Task directions
Reproduce the entries in full. Exclude all images from the copy.

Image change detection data
=== Begin Enclosure ===
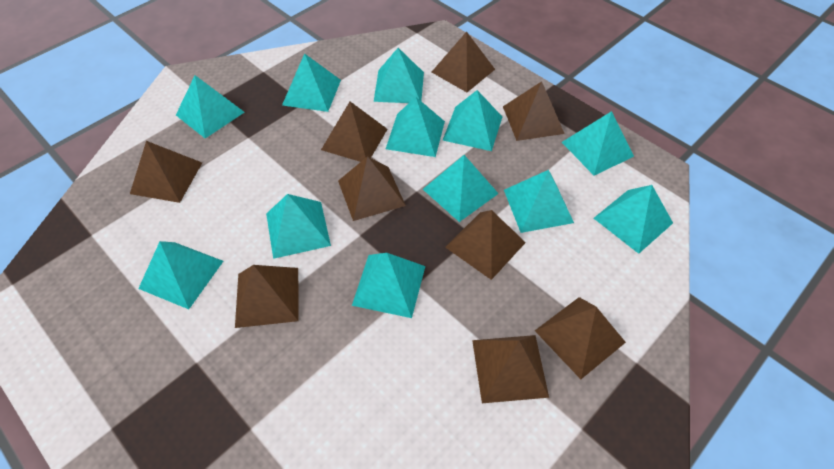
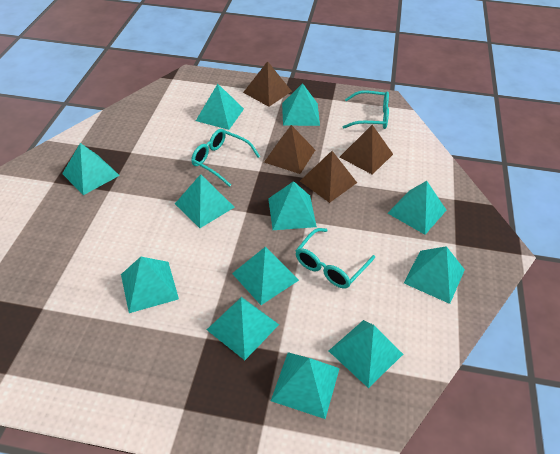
brown pyramid: 9 -> 4
turquoise glasses: 0 -> 3

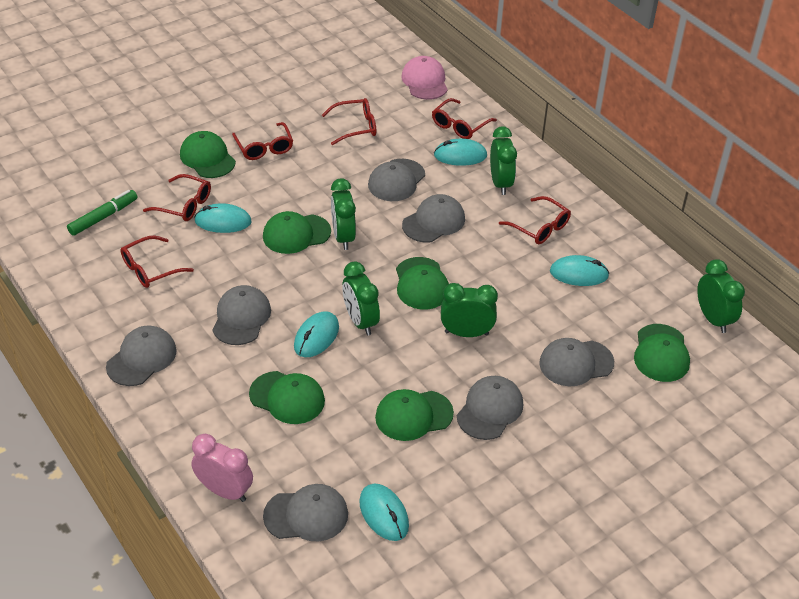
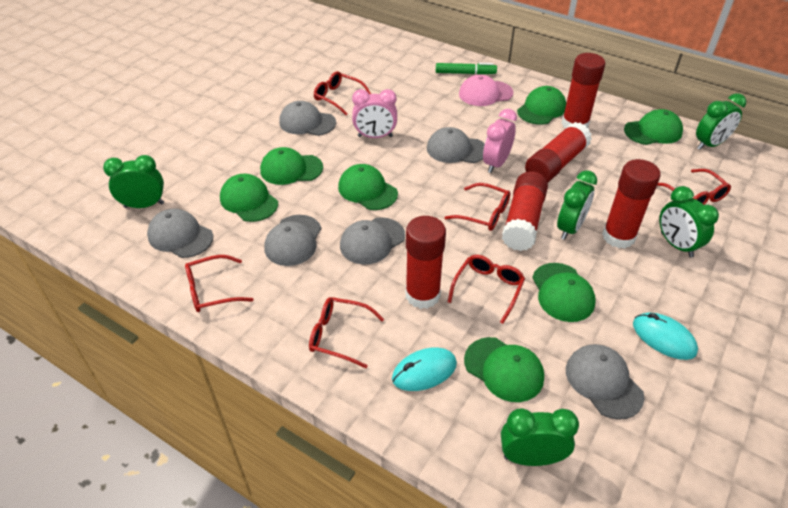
green cap: 6 -> 7
grey cap: 7 -> 6
pink clock: 1 -> 2
red glue stick: 0 -> 5
turquoise mouse: 5 -> 2

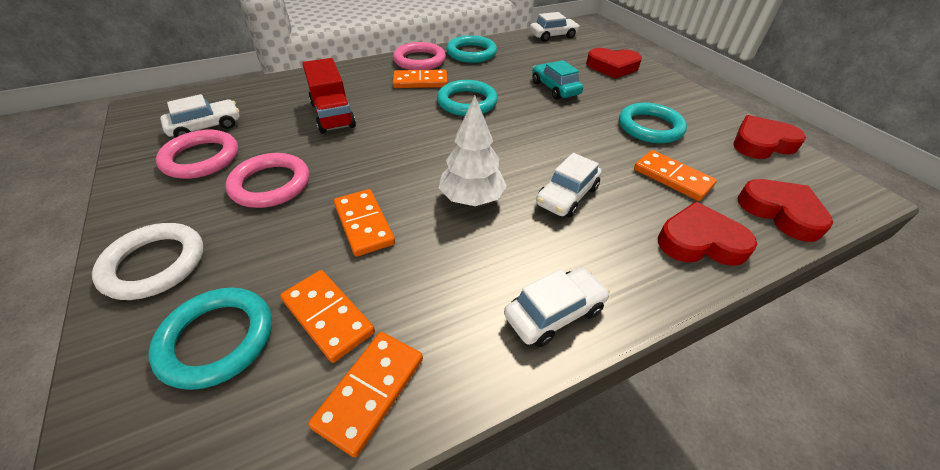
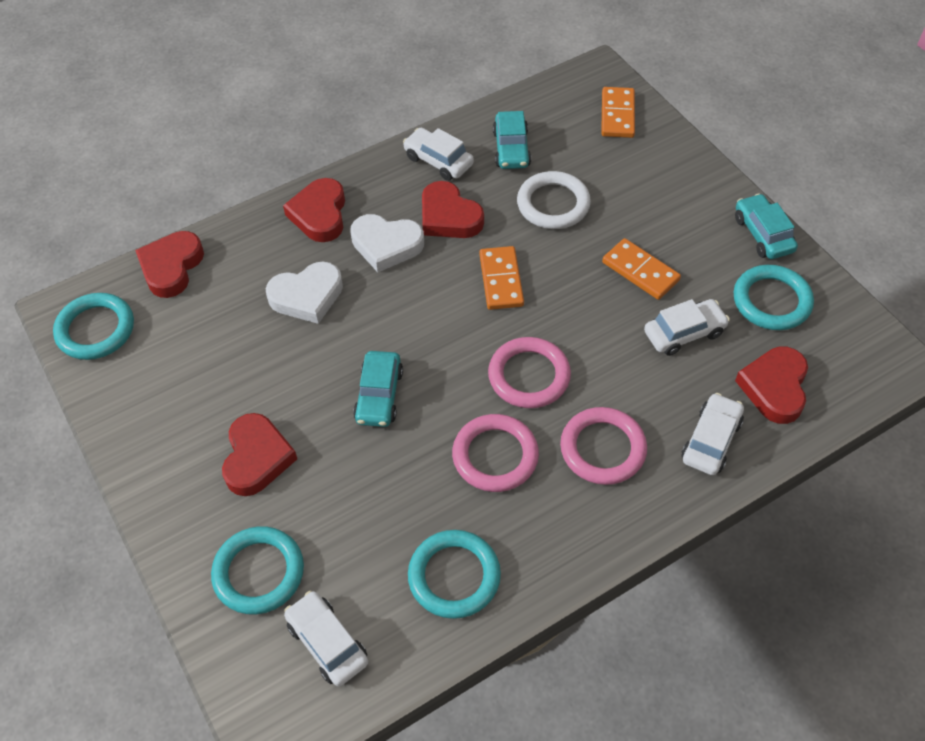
orange domino: 5 -> 3
red heart: 4 -> 5
red truck: 1 -> 0
turquoise car: 1 -> 3
white heart: 0 -> 2
white tree: 1 -> 0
=== End Enclosure ===
Finished task
brown pyramid: 9 -> 4
turquoise glasses: 0 -> 3

green cap: 6 -> 7
grey cap: 7 -> 6
pink clock: 1 -> 2
red glue stick: 0 -> 5
turquoise mouse: 5 -> 2

orange domino: 5 -> 3
red heart: 4 -> 5
red truck: 1 -> 0
turquoise car: 1 -> 3
white heart: 0 -> 2
white tree: 1 -> 0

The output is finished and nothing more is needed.